#### Input records

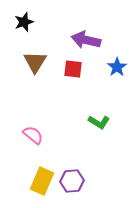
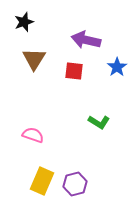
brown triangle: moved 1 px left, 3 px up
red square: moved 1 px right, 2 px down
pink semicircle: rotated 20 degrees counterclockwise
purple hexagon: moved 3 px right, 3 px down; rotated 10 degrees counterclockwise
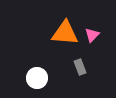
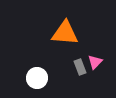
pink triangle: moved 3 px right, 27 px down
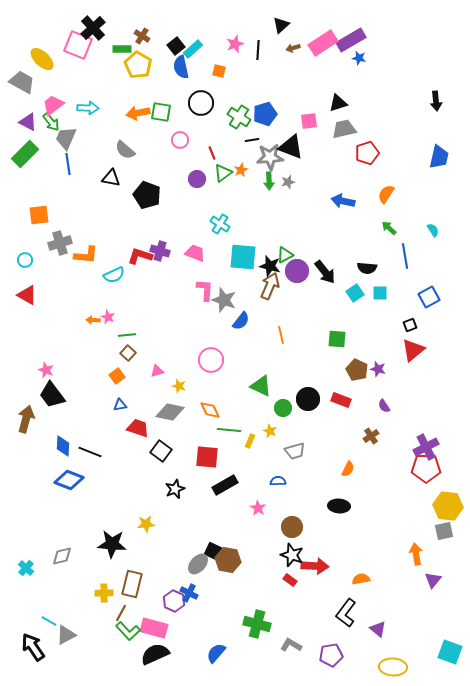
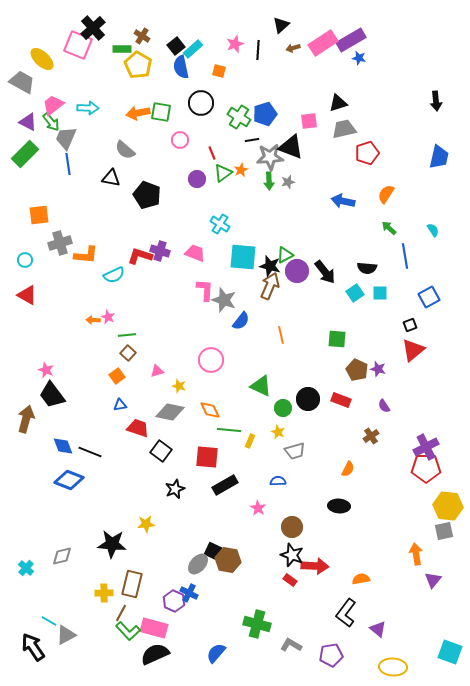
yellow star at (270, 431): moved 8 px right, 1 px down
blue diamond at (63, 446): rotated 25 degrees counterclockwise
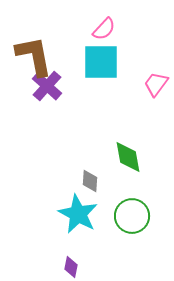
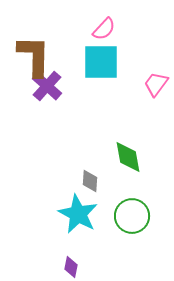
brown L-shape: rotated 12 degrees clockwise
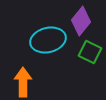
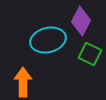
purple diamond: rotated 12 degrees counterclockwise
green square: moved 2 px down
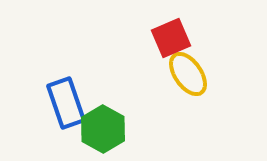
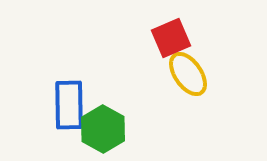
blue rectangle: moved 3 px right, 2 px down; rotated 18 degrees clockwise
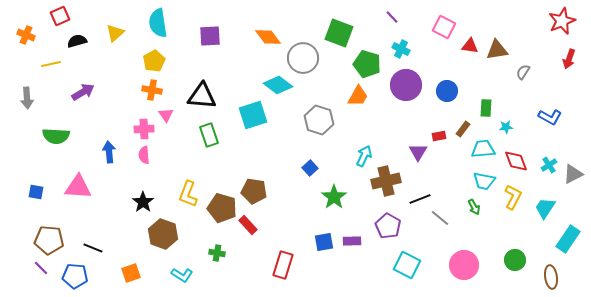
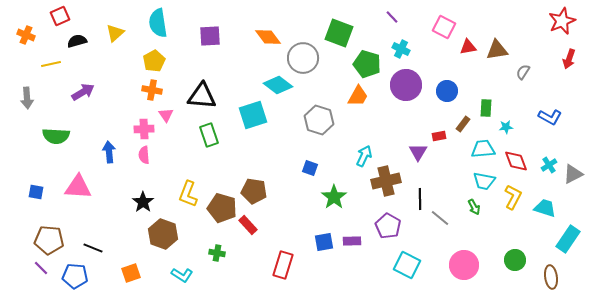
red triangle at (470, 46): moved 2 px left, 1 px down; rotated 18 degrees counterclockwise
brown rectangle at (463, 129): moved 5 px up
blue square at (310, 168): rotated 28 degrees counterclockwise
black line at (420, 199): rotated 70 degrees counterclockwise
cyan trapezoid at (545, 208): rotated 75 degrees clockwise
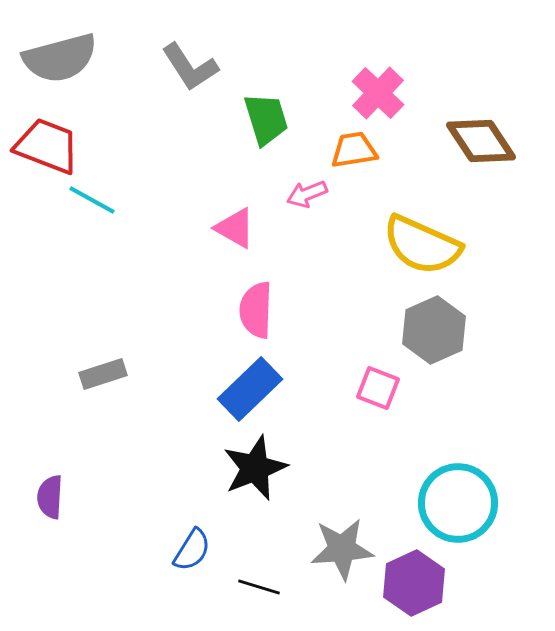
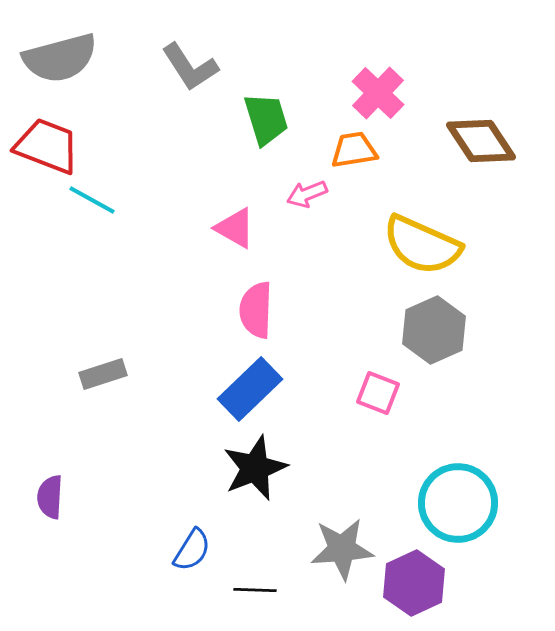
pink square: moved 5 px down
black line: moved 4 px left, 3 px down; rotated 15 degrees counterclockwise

########

* _Exercise details_
Give only how many lines above hold "brown".

* _Response_
3